◆ Data supplied:
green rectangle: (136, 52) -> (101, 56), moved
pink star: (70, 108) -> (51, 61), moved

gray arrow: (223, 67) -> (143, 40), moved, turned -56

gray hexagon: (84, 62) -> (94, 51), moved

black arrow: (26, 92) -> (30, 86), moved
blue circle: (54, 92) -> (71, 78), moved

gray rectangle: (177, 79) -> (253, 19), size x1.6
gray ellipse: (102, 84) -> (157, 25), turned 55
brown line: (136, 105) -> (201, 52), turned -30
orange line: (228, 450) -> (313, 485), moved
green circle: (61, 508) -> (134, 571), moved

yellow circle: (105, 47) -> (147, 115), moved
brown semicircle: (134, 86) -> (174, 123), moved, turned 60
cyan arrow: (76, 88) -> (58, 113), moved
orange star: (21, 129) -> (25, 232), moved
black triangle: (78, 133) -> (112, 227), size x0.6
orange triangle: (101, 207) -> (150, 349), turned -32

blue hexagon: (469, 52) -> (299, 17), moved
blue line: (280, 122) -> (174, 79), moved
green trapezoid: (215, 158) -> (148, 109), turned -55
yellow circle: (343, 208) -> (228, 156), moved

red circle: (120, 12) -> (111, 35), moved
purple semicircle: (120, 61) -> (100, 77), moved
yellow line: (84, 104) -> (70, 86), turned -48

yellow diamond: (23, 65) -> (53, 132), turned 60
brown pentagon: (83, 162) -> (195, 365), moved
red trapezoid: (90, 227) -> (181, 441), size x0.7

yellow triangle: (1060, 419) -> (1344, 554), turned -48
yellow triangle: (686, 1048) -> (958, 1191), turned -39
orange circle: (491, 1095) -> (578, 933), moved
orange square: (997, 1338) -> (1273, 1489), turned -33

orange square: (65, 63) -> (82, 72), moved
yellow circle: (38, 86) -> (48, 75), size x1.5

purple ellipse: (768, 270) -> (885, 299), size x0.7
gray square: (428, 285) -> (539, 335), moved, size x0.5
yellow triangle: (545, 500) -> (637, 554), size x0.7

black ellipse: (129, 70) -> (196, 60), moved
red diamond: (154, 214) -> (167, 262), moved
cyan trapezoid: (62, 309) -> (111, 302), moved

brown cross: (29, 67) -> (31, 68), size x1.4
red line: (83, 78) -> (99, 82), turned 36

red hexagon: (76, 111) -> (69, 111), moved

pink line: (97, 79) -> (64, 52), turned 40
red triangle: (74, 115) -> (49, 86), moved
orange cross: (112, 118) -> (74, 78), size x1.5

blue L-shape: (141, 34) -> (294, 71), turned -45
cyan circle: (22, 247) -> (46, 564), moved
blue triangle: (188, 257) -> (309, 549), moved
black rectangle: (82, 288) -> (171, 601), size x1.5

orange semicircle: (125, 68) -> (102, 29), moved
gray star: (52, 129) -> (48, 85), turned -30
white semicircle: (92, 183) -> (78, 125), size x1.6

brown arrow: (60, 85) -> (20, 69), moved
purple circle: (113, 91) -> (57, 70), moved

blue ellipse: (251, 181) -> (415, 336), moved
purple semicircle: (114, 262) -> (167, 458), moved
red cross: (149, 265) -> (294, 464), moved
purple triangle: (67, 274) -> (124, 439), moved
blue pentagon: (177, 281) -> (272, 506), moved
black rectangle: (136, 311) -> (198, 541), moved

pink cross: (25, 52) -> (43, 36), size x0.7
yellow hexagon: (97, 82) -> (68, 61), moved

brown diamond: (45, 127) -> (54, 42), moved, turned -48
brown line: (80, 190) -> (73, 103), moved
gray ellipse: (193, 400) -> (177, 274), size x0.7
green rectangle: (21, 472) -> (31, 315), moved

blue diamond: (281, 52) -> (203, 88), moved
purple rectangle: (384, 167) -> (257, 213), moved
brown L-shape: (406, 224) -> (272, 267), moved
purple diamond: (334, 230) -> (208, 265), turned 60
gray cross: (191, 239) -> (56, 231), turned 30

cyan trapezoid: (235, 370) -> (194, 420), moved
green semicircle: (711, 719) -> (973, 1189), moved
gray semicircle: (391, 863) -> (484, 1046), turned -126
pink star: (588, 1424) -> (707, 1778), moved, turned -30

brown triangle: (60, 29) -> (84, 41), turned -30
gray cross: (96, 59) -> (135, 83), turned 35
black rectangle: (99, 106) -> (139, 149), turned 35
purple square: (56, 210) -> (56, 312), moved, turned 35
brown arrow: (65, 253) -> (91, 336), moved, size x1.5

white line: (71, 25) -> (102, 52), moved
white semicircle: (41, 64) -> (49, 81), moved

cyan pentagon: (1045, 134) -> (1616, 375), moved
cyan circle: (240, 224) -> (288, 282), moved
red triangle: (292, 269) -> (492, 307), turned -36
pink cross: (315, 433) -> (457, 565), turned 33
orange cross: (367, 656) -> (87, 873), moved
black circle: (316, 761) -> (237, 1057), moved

◆ Work to be completed:
Look above for the line with "orange triangle: (101, 207)" and the line with "purple semicircle: (120, 61)". Write out those two lines and all the lines between them, exactly, and no others.

◆ Your solution:
orange triangle: (101, 207) -> (150, 349), turned -32

blue hexagon: (469, 52) -> (299, 17), moved
blue line: (280, 122) -> (174, 79), moved
green trapezoid: (215, 158) -> (148, 109), turned -55
yellow circle: (343, 208) -> (228, 156), moved

red circle: (120, 12) -> (111, 35), moved
purple semicircle: (120, 61) -> (100, 77), moved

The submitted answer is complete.